- What needs to be done
Search the listing for the string "BUSY". Copy every line that has it.

[Start of Attachment]

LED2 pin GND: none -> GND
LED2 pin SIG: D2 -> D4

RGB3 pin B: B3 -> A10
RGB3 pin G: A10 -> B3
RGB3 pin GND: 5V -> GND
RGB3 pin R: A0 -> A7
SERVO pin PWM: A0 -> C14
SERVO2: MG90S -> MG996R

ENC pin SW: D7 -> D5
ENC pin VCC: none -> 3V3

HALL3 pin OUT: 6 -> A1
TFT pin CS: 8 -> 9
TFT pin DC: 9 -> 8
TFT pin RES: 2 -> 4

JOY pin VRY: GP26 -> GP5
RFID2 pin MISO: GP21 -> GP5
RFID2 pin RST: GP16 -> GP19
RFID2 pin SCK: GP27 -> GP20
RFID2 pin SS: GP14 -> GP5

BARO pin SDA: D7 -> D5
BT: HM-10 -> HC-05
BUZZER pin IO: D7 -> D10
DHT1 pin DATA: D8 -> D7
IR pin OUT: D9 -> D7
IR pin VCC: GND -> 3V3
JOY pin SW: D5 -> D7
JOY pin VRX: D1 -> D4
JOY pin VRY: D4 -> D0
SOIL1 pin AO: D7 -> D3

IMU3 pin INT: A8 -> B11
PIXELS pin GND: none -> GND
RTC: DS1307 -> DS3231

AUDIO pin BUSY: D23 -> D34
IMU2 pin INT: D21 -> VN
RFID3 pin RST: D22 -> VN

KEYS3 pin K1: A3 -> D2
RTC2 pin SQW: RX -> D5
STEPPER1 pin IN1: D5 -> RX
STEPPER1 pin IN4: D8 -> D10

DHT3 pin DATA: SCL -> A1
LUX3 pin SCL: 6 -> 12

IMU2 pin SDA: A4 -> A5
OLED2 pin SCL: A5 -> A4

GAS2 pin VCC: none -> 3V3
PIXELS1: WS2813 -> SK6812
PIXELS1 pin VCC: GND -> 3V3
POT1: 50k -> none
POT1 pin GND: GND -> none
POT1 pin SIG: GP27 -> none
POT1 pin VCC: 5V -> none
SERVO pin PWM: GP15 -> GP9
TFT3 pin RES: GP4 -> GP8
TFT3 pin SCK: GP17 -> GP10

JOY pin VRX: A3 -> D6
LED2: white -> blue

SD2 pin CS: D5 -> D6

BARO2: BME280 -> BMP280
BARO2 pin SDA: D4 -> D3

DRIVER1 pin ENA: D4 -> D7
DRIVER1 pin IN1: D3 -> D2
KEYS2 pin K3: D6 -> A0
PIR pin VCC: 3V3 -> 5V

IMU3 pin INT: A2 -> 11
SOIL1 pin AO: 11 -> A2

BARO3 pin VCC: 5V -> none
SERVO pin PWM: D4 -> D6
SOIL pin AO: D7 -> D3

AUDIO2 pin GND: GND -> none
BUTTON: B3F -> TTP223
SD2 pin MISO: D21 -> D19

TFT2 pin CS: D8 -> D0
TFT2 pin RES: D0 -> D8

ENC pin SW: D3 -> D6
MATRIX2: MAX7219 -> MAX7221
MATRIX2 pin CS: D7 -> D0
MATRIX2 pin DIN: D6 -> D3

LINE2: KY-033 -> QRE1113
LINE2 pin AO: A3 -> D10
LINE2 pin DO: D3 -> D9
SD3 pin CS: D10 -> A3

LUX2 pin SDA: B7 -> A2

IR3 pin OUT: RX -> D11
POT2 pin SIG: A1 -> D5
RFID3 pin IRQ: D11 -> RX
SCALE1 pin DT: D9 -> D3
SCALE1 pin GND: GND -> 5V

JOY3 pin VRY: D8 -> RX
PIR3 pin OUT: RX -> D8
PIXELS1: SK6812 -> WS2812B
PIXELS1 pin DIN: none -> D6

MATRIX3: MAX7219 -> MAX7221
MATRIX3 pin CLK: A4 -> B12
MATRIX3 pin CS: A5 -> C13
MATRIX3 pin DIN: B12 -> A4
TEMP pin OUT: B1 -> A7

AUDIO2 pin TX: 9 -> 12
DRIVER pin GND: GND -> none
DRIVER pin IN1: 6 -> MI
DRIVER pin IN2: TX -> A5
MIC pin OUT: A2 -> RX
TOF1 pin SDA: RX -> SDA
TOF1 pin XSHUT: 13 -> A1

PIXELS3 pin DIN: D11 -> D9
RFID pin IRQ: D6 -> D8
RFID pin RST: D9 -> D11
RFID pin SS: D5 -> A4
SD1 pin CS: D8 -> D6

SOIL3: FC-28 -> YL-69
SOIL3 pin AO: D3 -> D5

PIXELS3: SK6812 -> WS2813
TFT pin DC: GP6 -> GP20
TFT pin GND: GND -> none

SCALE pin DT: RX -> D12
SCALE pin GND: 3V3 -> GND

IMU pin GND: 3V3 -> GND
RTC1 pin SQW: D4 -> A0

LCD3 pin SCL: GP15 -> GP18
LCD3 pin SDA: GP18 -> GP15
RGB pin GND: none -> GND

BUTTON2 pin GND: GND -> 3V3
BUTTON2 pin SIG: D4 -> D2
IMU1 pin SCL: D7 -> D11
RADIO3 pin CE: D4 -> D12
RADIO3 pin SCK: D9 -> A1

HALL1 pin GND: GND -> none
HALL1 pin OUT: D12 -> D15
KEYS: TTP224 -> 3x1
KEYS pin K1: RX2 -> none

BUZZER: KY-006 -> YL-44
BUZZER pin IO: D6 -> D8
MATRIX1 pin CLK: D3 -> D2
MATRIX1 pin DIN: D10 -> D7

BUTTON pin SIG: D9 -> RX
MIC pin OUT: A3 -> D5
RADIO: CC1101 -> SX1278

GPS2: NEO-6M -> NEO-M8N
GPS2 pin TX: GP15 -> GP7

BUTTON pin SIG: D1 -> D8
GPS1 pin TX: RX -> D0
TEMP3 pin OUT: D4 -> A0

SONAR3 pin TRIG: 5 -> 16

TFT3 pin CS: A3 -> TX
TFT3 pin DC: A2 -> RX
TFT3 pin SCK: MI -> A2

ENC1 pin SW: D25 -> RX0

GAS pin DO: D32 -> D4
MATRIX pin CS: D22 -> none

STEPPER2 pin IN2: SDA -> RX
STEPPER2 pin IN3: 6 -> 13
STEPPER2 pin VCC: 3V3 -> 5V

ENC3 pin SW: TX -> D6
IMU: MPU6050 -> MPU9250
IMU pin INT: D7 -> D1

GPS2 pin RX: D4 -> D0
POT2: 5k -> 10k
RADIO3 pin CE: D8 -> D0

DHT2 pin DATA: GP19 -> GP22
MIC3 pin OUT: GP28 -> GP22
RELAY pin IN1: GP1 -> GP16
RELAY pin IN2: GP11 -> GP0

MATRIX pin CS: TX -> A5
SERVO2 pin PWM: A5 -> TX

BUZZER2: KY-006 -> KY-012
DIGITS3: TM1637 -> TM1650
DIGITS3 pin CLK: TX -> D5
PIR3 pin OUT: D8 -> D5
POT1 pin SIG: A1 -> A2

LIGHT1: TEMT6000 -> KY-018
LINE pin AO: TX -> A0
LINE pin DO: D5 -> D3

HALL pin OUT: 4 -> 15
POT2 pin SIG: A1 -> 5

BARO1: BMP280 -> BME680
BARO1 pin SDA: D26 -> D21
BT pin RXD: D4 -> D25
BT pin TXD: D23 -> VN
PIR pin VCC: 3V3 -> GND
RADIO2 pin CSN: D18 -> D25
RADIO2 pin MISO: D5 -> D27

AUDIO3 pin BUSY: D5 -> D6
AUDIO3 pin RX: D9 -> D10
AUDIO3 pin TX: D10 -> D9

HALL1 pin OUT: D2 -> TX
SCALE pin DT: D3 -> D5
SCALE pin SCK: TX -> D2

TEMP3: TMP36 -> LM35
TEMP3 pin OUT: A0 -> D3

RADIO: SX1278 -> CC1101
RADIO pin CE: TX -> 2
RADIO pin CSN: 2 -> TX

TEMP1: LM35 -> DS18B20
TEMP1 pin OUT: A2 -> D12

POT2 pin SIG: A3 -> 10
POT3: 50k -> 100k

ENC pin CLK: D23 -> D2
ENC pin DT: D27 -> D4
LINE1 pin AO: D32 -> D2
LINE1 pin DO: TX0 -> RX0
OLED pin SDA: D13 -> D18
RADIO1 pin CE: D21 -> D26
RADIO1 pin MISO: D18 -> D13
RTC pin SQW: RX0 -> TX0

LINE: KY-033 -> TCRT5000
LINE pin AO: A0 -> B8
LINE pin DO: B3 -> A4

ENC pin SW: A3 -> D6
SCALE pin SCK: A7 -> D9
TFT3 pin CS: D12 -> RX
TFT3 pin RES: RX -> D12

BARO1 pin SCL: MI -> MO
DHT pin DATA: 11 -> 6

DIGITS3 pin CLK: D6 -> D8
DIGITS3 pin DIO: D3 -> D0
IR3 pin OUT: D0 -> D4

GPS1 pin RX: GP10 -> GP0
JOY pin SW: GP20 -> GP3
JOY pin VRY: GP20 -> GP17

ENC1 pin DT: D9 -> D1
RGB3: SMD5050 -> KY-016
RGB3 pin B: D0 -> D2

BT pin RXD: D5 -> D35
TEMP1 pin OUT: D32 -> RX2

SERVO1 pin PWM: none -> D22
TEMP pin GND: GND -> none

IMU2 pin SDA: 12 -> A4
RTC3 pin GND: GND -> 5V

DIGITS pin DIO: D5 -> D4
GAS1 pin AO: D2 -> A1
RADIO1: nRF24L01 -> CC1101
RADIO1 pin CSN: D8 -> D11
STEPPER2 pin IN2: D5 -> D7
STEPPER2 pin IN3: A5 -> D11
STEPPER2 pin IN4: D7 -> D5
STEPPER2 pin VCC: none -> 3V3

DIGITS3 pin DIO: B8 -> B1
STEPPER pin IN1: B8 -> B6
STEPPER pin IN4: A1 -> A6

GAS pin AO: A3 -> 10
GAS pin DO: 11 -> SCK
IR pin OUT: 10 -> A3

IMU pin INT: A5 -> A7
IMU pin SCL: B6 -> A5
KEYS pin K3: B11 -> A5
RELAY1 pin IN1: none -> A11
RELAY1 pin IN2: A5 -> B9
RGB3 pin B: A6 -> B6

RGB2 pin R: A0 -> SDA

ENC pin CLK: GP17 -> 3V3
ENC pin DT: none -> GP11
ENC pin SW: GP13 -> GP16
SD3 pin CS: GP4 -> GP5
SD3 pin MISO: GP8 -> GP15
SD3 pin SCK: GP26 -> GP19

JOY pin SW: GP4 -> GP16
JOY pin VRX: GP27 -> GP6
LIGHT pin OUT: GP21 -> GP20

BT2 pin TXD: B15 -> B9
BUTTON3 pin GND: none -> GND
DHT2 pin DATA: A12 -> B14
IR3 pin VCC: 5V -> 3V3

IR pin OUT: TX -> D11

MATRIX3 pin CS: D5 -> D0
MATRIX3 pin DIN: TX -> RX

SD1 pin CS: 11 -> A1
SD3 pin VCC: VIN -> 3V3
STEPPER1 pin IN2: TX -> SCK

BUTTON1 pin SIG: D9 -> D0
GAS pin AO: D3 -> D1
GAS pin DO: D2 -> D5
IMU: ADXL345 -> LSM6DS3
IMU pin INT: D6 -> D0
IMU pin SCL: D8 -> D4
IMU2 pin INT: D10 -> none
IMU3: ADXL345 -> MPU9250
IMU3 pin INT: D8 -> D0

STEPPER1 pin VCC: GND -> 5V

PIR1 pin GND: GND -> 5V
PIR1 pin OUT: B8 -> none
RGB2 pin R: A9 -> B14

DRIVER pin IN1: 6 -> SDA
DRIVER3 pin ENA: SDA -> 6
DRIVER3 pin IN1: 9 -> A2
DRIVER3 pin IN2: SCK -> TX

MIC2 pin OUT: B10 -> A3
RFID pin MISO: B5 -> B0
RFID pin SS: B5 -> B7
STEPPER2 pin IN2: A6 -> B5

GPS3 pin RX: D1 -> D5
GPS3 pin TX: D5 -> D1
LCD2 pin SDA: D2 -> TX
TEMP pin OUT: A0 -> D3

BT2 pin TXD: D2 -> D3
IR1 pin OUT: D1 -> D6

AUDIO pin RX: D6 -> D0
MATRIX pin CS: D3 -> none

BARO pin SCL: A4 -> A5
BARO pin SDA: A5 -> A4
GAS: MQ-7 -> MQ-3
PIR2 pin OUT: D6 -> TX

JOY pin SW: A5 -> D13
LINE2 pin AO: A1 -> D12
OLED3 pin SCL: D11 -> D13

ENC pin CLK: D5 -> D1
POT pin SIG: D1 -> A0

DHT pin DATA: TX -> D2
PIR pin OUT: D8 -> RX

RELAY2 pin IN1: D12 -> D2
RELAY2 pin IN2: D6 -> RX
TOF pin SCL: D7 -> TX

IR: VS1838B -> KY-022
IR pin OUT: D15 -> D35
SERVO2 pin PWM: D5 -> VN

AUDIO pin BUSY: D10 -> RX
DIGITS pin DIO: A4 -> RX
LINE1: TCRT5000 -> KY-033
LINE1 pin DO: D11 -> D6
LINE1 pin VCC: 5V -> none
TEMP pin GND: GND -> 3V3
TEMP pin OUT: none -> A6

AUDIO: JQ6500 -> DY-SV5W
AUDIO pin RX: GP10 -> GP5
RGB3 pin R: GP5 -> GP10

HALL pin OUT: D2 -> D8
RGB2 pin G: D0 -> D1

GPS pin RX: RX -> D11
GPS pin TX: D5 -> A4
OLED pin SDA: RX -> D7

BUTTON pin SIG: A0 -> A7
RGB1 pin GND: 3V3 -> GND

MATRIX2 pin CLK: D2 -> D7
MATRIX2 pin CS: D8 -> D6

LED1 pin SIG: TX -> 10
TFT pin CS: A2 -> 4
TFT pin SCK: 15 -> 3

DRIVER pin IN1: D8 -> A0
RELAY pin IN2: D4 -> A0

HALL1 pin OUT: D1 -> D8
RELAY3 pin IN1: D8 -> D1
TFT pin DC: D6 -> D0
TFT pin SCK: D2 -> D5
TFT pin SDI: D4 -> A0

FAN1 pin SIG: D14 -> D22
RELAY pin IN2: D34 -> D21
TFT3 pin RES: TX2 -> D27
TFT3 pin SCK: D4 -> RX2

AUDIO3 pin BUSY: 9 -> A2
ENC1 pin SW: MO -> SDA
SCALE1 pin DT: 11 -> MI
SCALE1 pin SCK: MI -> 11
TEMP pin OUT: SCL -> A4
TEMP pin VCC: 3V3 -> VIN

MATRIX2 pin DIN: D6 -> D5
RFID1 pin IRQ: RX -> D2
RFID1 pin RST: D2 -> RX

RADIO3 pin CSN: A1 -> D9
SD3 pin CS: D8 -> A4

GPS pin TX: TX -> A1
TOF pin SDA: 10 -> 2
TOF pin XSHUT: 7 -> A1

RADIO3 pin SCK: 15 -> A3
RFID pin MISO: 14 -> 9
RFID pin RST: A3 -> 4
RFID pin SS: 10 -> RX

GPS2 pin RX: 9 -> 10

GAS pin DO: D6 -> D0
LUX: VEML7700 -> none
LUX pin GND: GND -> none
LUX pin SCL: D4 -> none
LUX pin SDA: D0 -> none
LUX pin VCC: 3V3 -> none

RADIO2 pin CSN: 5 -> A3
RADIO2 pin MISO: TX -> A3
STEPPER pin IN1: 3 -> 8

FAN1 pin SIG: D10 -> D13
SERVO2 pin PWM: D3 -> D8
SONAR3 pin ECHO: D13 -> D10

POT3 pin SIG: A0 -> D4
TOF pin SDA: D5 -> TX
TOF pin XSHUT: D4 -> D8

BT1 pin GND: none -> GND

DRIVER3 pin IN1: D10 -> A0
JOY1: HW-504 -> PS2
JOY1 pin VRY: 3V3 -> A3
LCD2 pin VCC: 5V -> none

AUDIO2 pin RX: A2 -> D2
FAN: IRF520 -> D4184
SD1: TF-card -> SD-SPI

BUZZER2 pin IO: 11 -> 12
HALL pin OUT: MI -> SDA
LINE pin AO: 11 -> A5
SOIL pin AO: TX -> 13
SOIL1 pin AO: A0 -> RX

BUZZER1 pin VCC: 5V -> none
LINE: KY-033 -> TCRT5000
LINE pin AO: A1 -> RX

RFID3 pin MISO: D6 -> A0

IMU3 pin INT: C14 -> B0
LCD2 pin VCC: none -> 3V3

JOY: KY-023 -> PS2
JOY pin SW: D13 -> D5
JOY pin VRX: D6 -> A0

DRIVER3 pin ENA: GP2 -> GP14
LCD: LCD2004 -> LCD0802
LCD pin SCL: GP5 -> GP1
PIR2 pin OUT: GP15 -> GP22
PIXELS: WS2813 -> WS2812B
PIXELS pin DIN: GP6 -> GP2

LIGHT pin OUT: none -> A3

[End of Attachment]

- Task output
AUDIO pin BUSY: D23 -> D34
AUDIO3 pin BUSY: D5 -> D6
AUDIO pin BUSY: D10 -> RX
AUDIO3 pin BUSY: 9 -> A2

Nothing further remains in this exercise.